* _TASK STATEMENT_:
Your reply should reproduce each line below exactly and carry none of the pictures.

* _RECORDED DATA_:

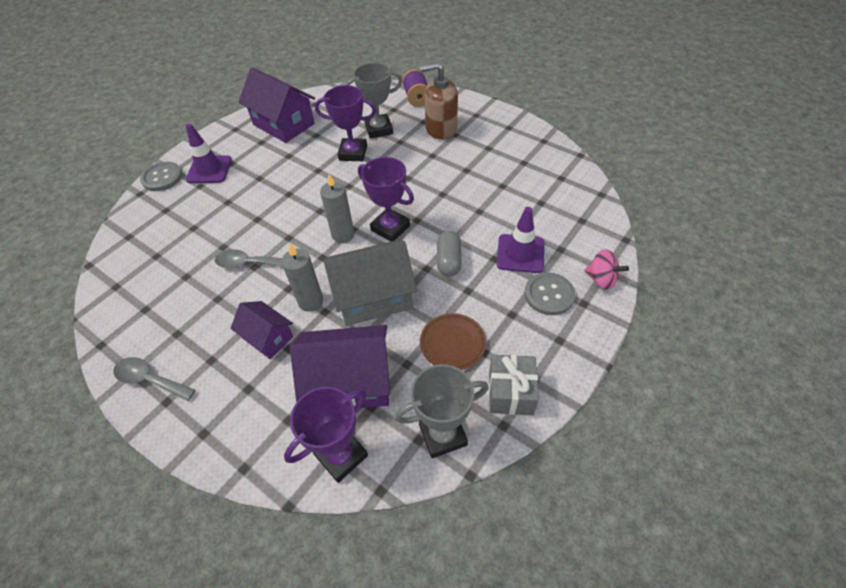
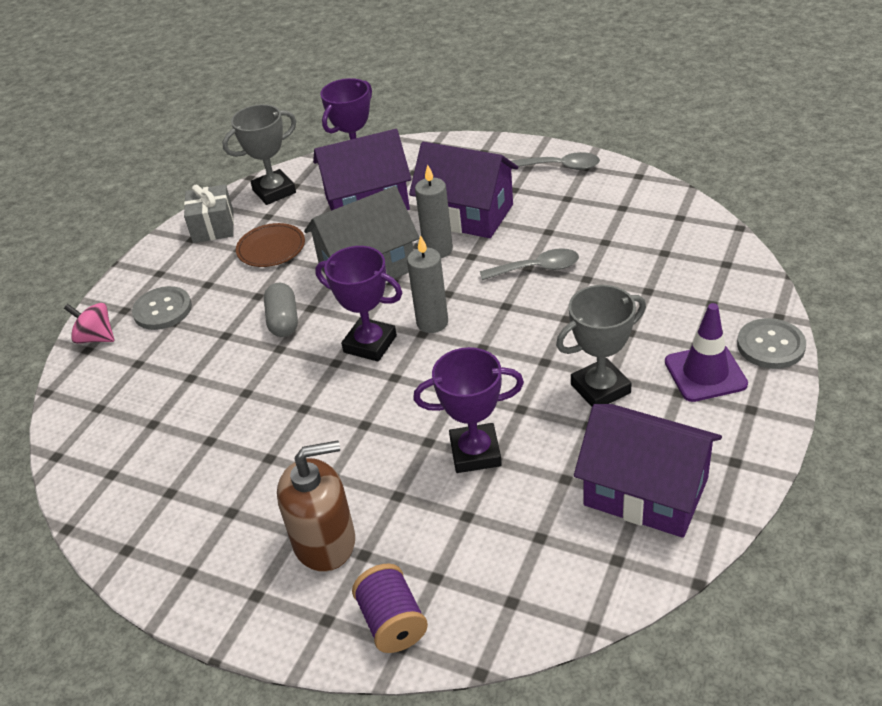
camera: 170 degrees right, 10 degrees down
(268, 337) = (467, 214): purple house -> purple house, size x1.73
(379, 129) = (448, 516): grey trophy -> grey trophy (600, 389)
(520, 253) = (191, 347): purple traffic cone -> none

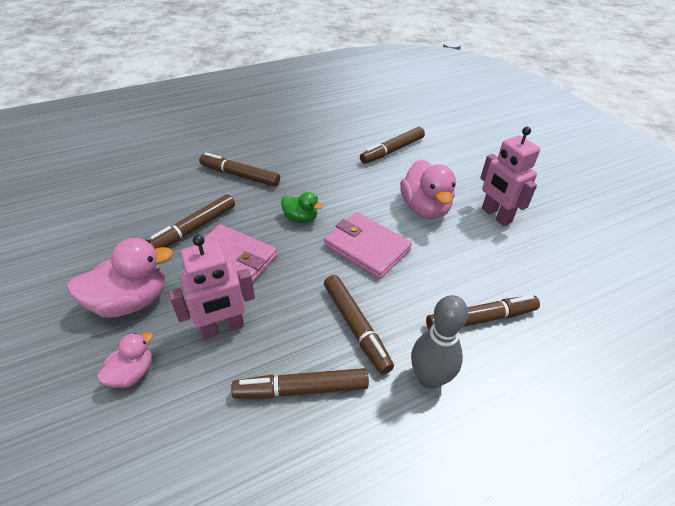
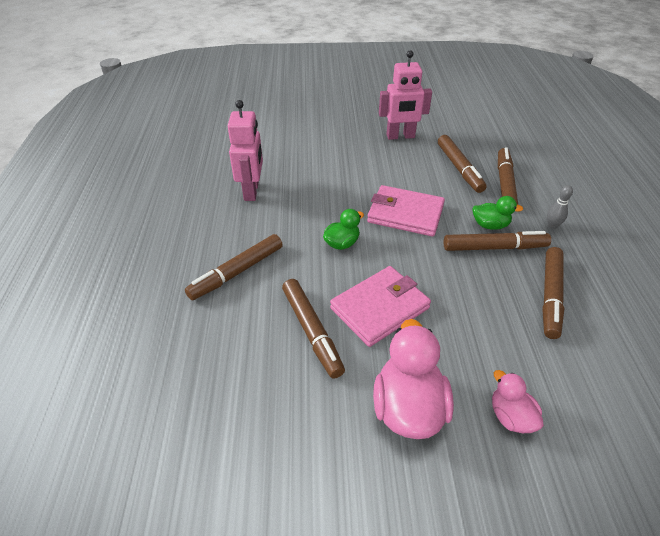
camera: 65 degrees left, 0 degrees up
(222, 328) = (471, 334): pink robot -> pink robot (252, 191)
(367, 248) = (405, 214): pink wallet -> pink wallet turned 45 degrees clockwise
(391, 317) = (490, 225): none -> green duck
(392, 150) = (275, 156): brown marker -> brown marker (459, 168)
(425, 208) = (372, 166): pink duck -> none
(429, 378) = (552, 226): grey bowling pin -> grey bowling pin, size x0.51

* _TASK RESPONSE_:
camera: 170 degrees right, 10 degrees down
(268, 337) = (467, 214): purple house -> purple house, size x1.73
(379, 129) = (448, 516): grey trophy -> grey trophy (600, 389)
(520, 253) = (191, 347): purple traffic cone -> none

camera: 65 degrees left, 0 degrees up
(222, 328) = (471, 334): pink robot -> pink robot (252, 191)
(367, 248) = (405, 214): pink wallet -> pink wallet turned 45 degrees clockwise
(391, 317) = (490, 225): none -> green duck
(392, 150) = (275, 156): brown marker -> brown marker (459, 168)
(425, 208) = (372, 166): pink duck -> none
(429, 378) = (552, 226): grey bowling pin -> grey bowling pin, size x0.51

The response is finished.